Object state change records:
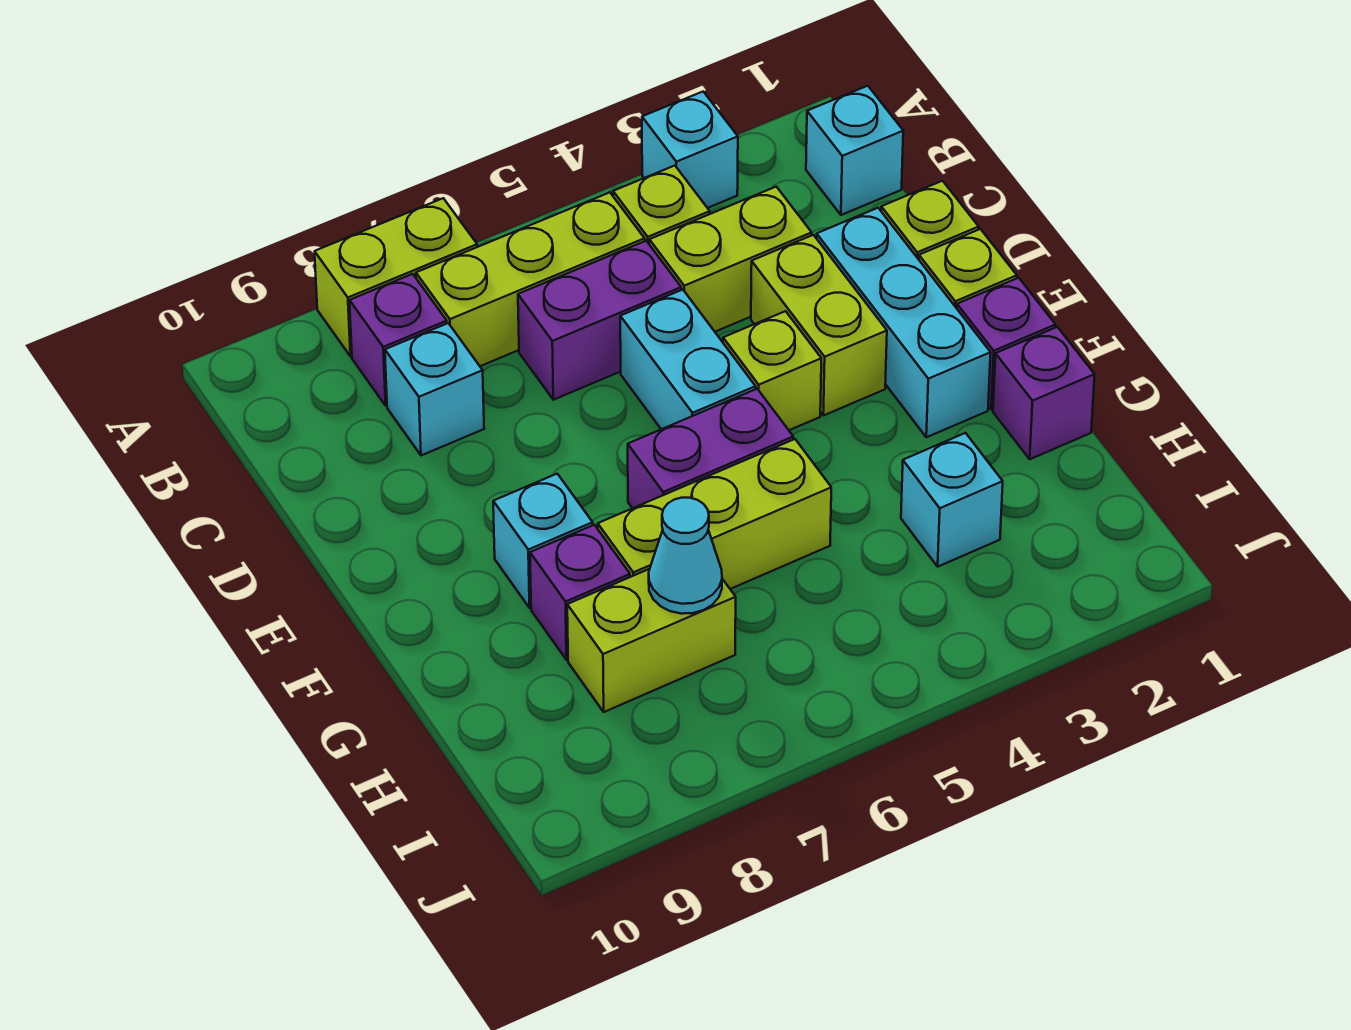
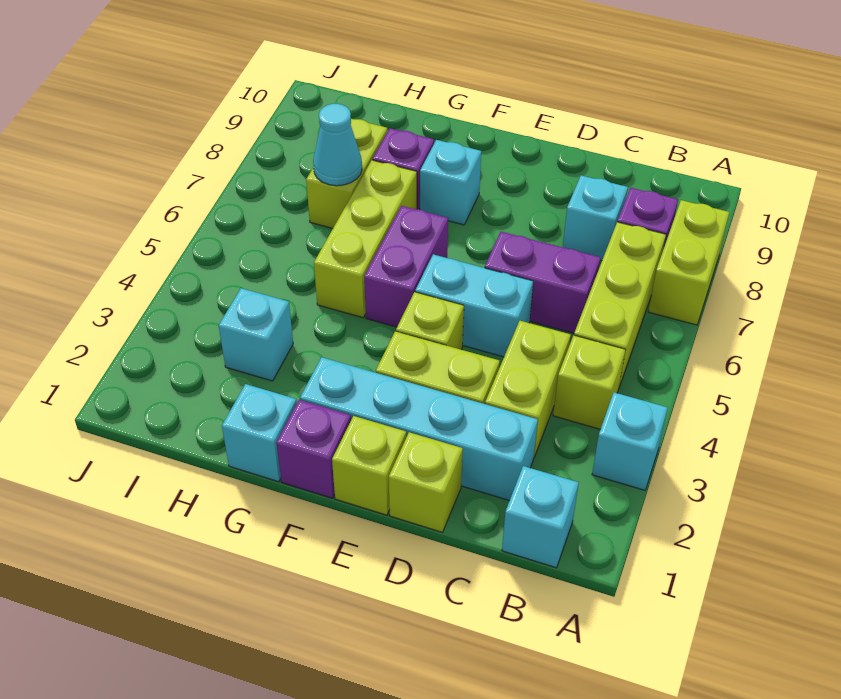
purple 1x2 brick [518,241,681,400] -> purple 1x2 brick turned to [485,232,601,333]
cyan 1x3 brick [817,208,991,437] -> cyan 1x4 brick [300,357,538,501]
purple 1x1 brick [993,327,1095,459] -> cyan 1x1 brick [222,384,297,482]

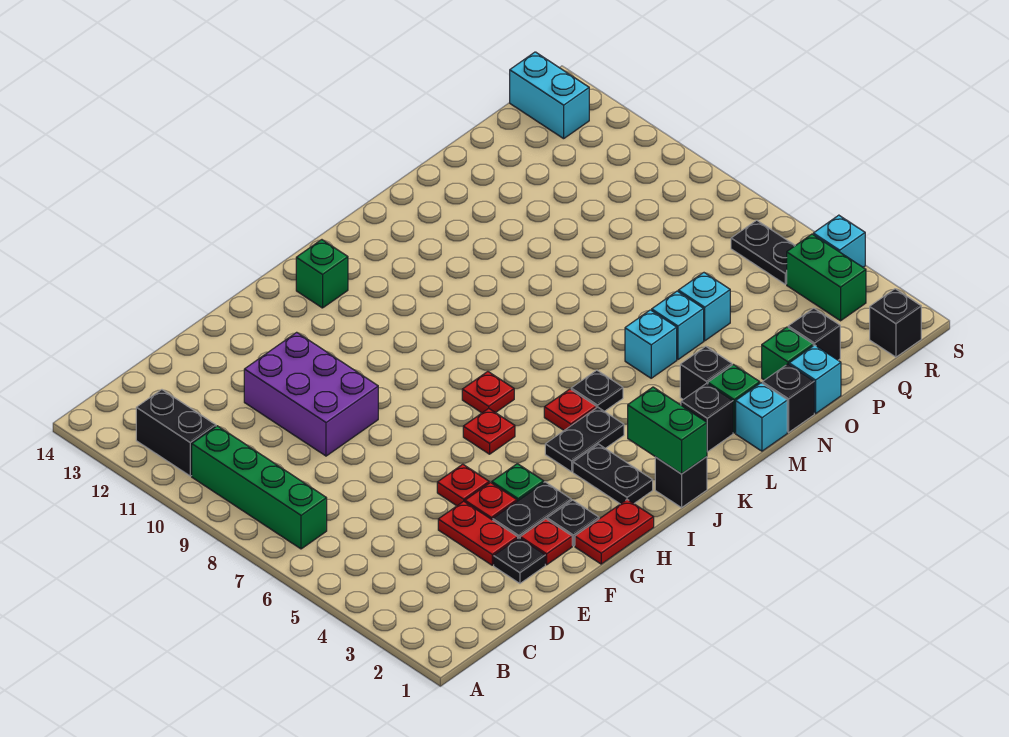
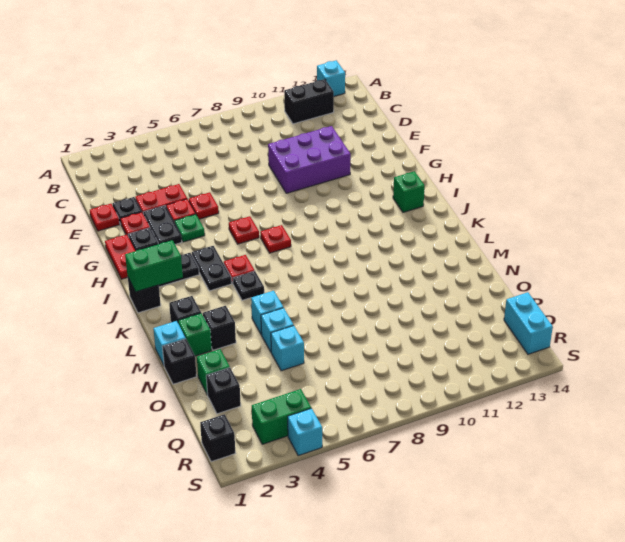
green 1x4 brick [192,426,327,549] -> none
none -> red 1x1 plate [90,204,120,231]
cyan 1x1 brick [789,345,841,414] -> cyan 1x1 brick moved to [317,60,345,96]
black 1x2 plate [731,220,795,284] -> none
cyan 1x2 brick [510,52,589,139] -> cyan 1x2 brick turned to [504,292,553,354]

■ **The problem**
Take the line with "cyan 1x3 brick" and every line after it through the end of the data, and write only them out exactly, leaving out the pictures.

■ **Response box**
cyan 1x3 brick [817,208,991,437] -> cyan 1x4 brick [300,357,538,501]
purple 1x1 brick [993,327,1095,459] -> cyan 1x1 brick [222,384,297,482]

green 1x4 brick [192,426,327,549] -> none
none -> red 1x1 plate [90,204,120,231]
cyan 1x1 brick [789,345,841,414] -> cyan 1x1 brick moved to [317,60,345,96]
black 1x2 plate [731,220,795,284] -> none
cyan 1x2 brick [510,52,589,139] -> cyan 1x2 brick turned to [504,292,553,354]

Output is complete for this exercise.